• What you will do:
The records below are to be reproduced exactly, and no picture should appear in the copy.

• Exercise data:
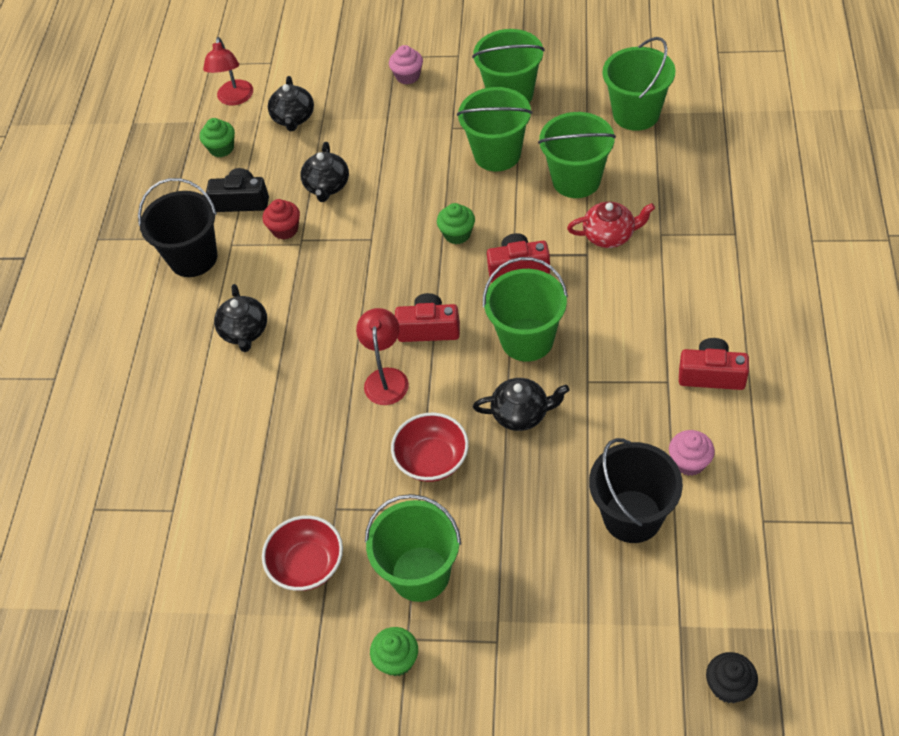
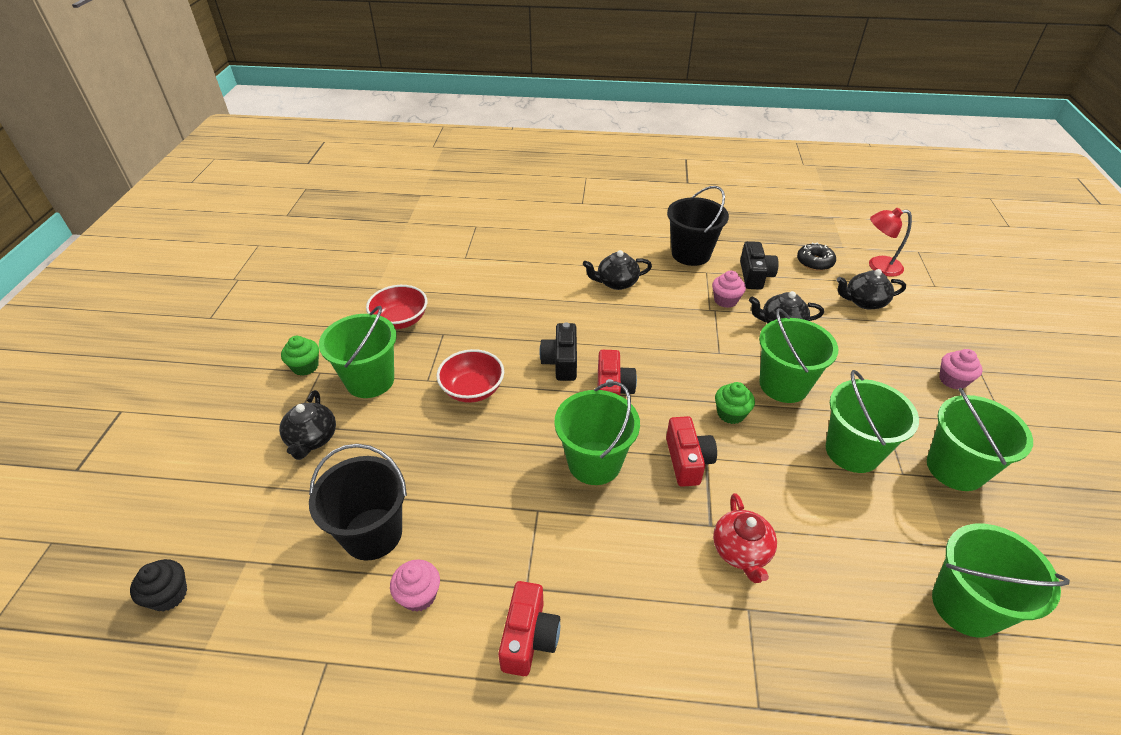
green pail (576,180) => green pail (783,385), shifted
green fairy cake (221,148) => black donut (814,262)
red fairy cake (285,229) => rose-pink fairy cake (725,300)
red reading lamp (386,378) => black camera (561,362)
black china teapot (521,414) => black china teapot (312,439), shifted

• The answer:
green pail (576,180) => green pail (783,385), shifted
green fairy cake (221,148) => black donut (814,262)
red fairy cake (285,229) => rose-pink fairy cake (725,300)
red reading lamp (386,378) => black camera (561,362)
black china teapot (521,414) => black china teapot (312,439), shifted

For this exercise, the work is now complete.